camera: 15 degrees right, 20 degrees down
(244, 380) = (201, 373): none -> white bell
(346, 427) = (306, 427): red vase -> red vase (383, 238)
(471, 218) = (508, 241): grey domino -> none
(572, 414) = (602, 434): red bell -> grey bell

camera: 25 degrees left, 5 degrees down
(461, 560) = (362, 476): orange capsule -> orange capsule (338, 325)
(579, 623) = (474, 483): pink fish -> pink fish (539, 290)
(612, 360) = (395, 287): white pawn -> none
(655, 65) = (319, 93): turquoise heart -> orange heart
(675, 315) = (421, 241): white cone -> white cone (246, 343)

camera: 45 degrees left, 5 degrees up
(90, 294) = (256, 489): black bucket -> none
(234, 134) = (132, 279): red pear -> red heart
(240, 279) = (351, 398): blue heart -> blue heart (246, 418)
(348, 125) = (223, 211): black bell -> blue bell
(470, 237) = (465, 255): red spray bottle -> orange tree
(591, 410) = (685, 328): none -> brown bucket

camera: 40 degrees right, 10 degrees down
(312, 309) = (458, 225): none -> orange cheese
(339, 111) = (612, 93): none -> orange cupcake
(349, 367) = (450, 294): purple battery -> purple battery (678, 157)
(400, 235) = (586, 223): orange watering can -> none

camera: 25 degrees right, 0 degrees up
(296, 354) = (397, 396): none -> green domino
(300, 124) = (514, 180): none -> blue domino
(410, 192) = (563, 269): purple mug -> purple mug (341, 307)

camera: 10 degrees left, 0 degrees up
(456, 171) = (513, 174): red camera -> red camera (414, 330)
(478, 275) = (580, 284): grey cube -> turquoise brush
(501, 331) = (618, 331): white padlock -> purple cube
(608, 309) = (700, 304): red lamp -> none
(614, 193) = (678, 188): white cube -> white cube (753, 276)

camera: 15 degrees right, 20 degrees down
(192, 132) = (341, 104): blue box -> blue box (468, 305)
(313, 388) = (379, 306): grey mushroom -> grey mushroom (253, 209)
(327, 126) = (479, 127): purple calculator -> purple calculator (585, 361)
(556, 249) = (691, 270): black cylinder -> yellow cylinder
# # # # # # #
* [WORK TO BE COMPLETED]: Every entry must be duplicated exactly as it stands.

* [RESULT BELOW]:
camera: 15 degrees right, 20 degrees down
(244, 380) = (201, 373): none -> white bell
(346, 427) = (306, 427): red vase -> red vase (383, 238)
(471, 218) = (508, 241): grey domino -> none
(572, 414) = (602, 434): red bell -> grey bell

camera: 25 degrees left, 5 degrees down
(461, 560) = (362, 476): orange capsule -> orange capsule (338, 325)
(579, 623) = (474, 483): pink fish -> pink fish (539, 290)
(612, 360) = (395, 287): white pawn -> none
(655, 65) = (319, 93): turquoise heart -> orange heart
(675, 315) = (421, 241): white cone -> white cone (246, 343)

camera: 45 degrees left, 5 degrees up
(90, 294) = (256, 489): black bucket -> none
(234, 134) = (132, 279): red pear -> red heart
(240, 279) = (351, 398): blue heart -> blue heart (246, 418)
(348, 125) = (223, 211): black bell -> blue bell
(470, 237) = (465, 255): red spray bottle -> orange tree
(591, 410) = (685, 328): none -> brown bucket

camera: 40 degrees right, 10 degrees down
(312, 309) = (458, 225): none -> orange cheese
(339, 111) = (612, 93): none -> orange cupcake
(349, 367) = (450, 294): purple battery -> purple battery (678, 157)
(400, 235) = (586, 223): orange watering can -> none

camera: 25 degrees right, 0 degrees up
(296, 354) = (397, 396): none -> green domino
(300, 124) = (514, 180): none -> blue domino
(410, 192) = (563, 269): purple mug -> purple mug (341, 307)

camera: 10 degrees left, 0 degrees up
(456, 171) = (513, 174): red camera -> red camera (414, 330)
(478, 275) = (580, 284): grey cube -> turquoise brush
(501, 331) = (618, 331): white padlock -> purple cube
(608, 309) = (700, 304): red lamp -> none
(614, 193) = (678, 188): white cube -> white cube (753, 276)

camera: 15 degrees right, 20 degrees down
(192, 132) = (341, 104): blue box -> blue box (468, 305)
(313, 388) = (379, 306): grey mushroom -> grey mushroom (253, 209)
(327, 126) = (479, 127): purple calculator -> purple calculator (585, 361)
(556, 249) = (691, 270): black cylinder -> yellow cylinder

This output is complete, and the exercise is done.